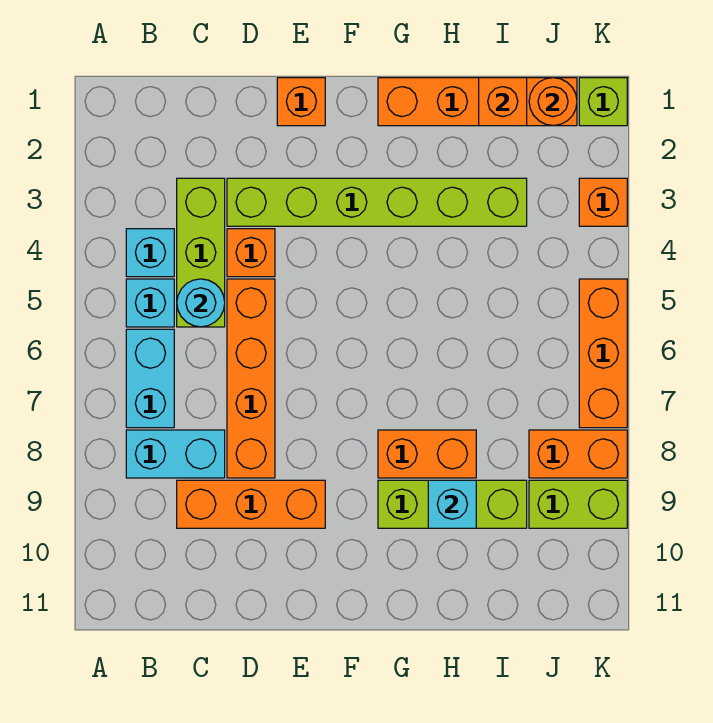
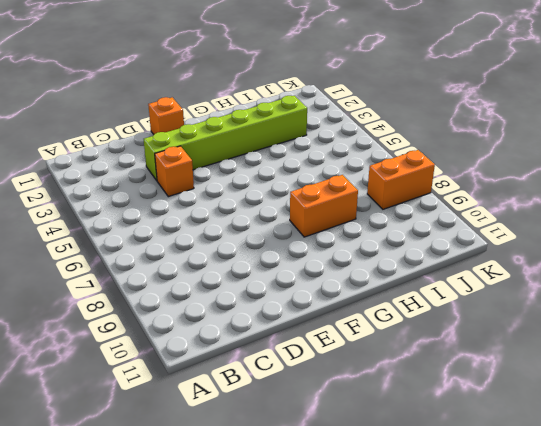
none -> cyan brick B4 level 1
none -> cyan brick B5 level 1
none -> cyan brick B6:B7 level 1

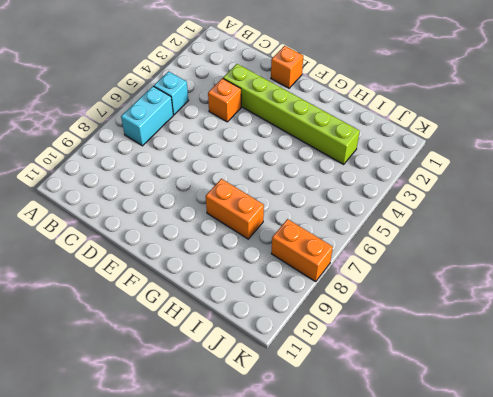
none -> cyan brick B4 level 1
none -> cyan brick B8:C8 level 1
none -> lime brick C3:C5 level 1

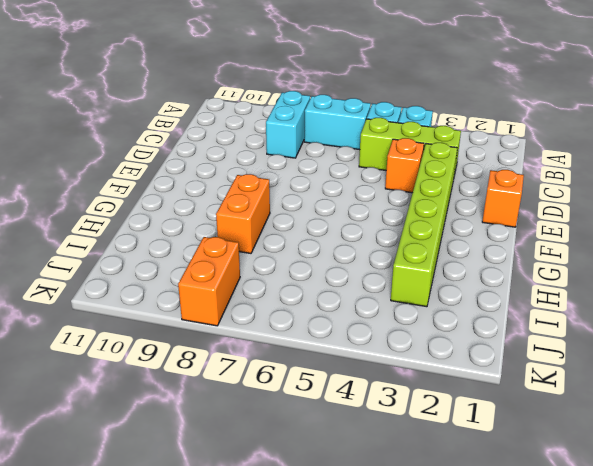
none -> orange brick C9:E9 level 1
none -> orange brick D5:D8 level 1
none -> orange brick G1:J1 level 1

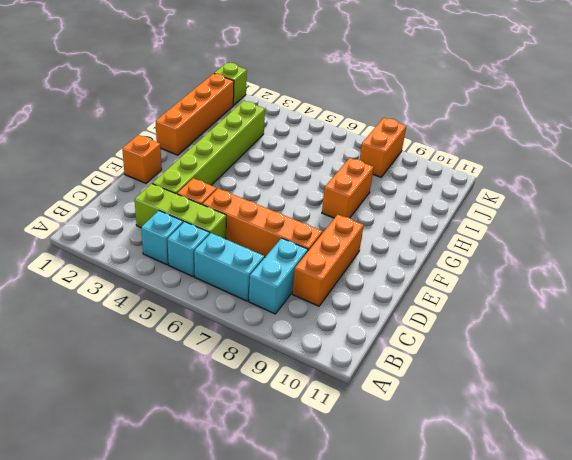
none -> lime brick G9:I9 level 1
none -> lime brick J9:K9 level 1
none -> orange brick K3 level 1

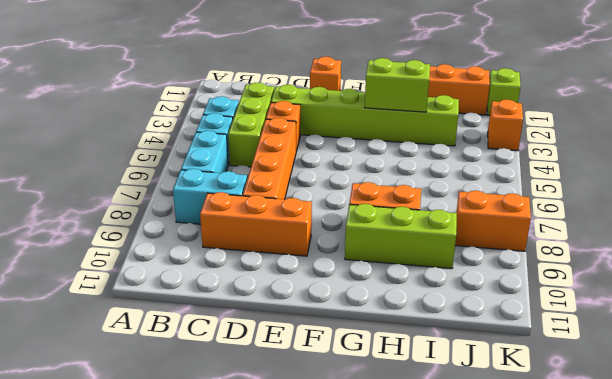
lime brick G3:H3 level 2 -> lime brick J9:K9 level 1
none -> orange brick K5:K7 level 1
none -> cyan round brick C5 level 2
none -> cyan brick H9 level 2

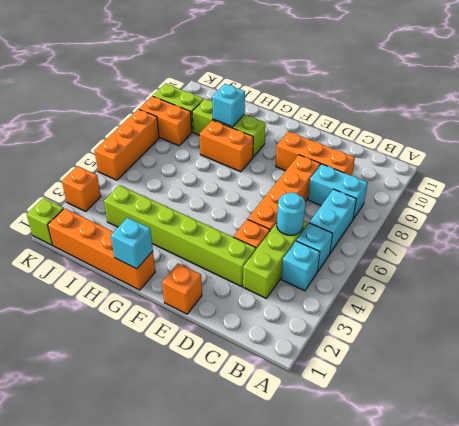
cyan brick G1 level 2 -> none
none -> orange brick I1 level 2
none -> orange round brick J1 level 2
============
**Prompt:** Whenever the string "round" shows up in a line of the records, copy that line.

**Task response:**
none -> cyan round brick C5 level 2
none -> orange round brick J1 level 2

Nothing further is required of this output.